**RECORD EXCERPTS**

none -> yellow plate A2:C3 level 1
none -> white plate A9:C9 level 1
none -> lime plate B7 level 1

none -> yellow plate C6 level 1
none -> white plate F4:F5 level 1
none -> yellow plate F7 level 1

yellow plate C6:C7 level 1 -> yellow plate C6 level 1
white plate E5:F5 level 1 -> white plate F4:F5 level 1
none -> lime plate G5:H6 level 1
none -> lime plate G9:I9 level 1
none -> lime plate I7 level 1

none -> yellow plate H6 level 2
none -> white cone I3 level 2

**DIRECTIONS**
Would you copy out each record precisely as it stands?

**RESULT OF THIS TASK**
none -> yellow plate A2:C3 level 1
none -> white plate A9:C9 level 1
none -> lime plate B7 level 1

none -> yellow plate C6 level 1
none -> white plate F4:F5 level 1
none -> yellow plate F7 level 1

yellow plate C6:C7 level 1 -> yellow plate C6 level 1
white plate E5:F5 level 1 -> white plate F4:F5 level 1
none -> lime plate G5:H6 level 1
none -> lime plate G9:I9 level 1
none -> lime plate I7 level 1

none -> yellow plate H6 level 2
none -> white cone I3 level 2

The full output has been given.